Quote the records from the line with "2 [21, 167]" to the line with "1974 [425, 92]", keeping both of those lines.

__Source records__
· · · ·

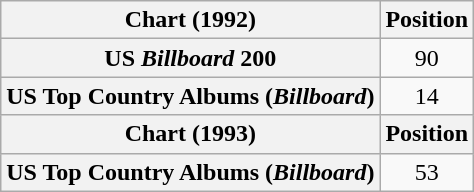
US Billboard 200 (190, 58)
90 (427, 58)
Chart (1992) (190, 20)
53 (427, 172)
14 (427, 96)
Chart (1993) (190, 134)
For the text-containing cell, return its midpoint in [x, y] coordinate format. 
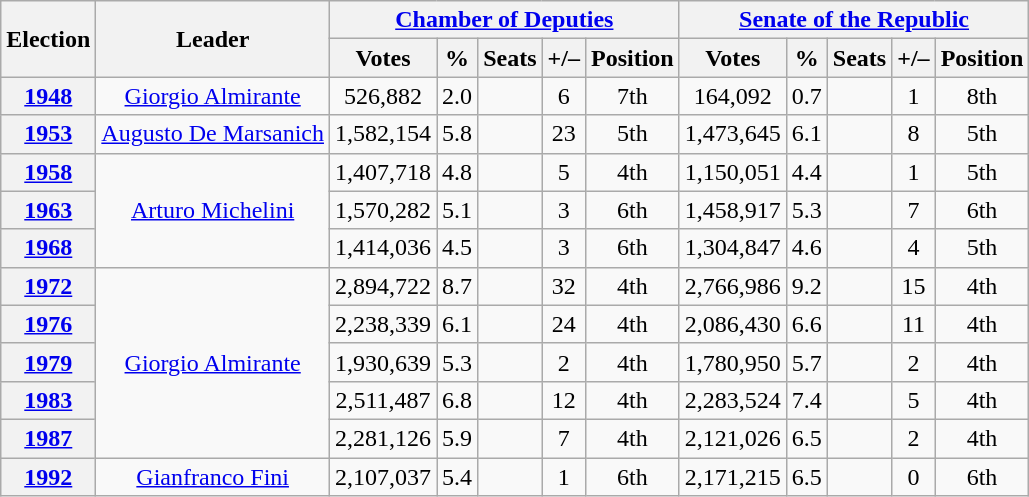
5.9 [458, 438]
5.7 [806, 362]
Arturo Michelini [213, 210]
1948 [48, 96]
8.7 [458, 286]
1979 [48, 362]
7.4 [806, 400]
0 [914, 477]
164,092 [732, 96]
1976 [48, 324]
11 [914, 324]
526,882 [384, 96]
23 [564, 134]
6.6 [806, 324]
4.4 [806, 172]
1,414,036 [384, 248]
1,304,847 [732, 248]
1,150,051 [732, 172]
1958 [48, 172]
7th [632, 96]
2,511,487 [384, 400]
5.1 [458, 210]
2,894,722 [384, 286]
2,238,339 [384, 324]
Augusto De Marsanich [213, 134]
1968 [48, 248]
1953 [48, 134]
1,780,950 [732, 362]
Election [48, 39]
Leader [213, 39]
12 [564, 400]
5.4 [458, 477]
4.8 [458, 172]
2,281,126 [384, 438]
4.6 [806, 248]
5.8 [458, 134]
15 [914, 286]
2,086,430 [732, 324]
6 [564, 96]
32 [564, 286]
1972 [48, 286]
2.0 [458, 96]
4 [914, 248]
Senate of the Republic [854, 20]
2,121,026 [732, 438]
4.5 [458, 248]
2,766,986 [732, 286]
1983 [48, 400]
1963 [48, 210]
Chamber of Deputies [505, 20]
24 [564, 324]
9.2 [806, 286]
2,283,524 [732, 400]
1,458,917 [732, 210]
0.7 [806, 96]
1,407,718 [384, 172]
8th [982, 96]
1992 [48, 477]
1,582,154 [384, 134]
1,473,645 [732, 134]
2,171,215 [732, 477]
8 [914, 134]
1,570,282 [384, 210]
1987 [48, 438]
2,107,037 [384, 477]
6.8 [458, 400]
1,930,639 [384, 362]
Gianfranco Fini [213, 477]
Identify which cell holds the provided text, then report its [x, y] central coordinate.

· · · ·

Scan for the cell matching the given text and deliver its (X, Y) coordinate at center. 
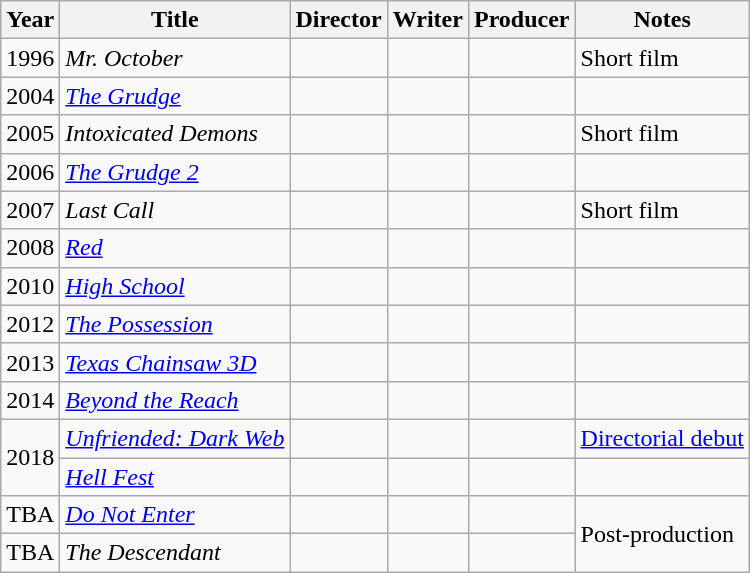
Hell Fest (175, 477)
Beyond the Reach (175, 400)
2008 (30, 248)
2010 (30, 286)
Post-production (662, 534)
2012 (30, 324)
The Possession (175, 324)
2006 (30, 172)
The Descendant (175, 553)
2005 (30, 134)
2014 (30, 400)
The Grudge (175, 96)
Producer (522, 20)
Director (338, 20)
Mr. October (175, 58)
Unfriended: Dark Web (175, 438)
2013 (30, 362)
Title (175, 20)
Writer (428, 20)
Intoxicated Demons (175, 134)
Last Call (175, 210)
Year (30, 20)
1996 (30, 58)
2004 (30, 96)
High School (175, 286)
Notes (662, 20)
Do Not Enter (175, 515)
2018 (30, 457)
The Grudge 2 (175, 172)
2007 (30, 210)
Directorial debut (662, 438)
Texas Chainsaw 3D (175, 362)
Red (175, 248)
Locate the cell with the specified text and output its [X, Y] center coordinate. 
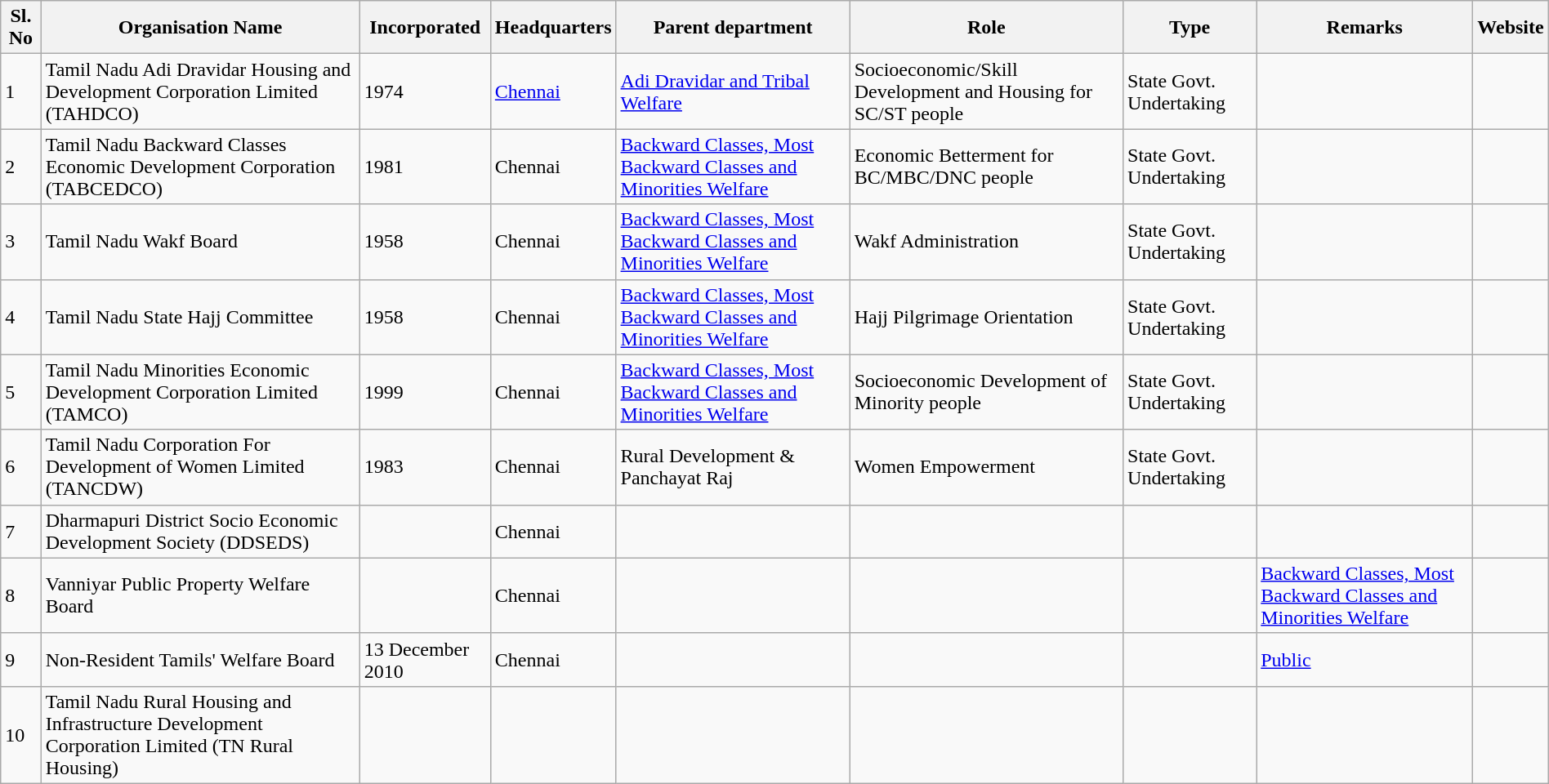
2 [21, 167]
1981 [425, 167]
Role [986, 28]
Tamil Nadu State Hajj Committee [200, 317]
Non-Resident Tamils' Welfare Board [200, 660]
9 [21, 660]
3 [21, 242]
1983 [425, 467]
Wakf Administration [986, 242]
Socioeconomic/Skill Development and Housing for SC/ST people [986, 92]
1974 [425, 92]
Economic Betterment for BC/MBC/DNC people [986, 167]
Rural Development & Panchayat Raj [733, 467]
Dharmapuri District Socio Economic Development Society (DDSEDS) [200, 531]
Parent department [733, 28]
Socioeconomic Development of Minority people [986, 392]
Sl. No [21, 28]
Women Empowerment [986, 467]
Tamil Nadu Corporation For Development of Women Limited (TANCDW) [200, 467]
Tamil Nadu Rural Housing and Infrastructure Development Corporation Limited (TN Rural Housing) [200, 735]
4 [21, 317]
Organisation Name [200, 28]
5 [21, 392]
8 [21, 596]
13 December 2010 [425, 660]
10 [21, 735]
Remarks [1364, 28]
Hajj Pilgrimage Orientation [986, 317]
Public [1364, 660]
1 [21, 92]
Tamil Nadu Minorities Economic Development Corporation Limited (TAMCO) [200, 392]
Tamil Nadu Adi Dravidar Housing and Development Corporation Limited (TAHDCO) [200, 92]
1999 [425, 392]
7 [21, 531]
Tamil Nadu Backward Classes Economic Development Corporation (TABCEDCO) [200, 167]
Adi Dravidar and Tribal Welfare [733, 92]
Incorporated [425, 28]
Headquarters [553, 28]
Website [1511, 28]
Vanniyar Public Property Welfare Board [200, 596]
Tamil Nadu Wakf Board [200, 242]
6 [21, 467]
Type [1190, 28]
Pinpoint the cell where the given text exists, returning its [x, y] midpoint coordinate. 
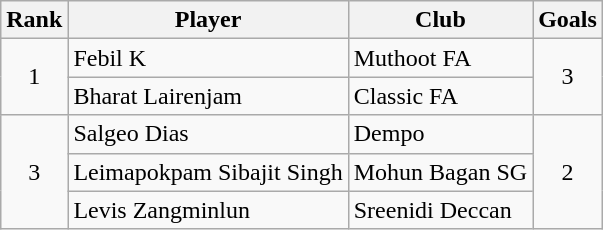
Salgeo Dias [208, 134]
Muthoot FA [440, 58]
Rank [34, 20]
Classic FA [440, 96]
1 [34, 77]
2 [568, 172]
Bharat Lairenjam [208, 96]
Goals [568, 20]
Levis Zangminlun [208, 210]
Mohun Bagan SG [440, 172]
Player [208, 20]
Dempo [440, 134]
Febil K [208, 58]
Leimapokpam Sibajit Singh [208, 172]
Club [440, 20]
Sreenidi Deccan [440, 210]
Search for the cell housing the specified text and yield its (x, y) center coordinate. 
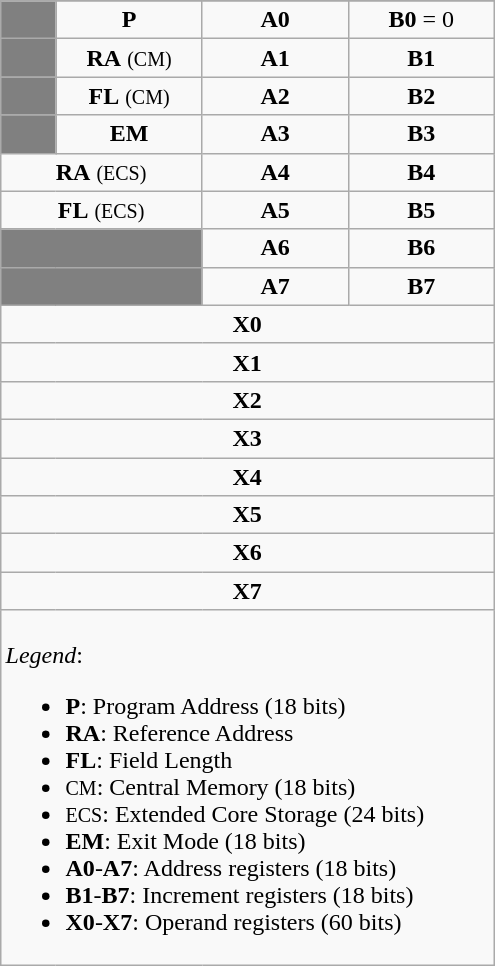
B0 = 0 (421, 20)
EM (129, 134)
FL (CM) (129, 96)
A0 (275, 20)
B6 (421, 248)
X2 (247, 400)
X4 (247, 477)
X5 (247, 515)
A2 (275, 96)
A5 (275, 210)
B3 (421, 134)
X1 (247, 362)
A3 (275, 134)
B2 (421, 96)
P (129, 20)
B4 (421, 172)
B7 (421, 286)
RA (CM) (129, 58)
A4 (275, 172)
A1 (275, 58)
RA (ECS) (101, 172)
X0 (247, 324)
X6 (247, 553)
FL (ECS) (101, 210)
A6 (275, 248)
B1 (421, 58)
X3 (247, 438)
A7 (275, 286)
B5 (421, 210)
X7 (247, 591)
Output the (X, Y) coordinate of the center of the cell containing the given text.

· · · ·

__Exercise response__
2 [21, 167]
1981 [425, 167]
Role [986, 28]
Tamil Nadu State Hajj Committee [200, 317]
Non-Resident Tamils' Welfare Board [200, 660]
9 [21, 660]
3 [21, 242]
1983 [425, 467]
Wakf Administration [986, 242]
Socioeconomic/Skill Development and Housing for SC/ST people [986, 92]
1974 [425, 92]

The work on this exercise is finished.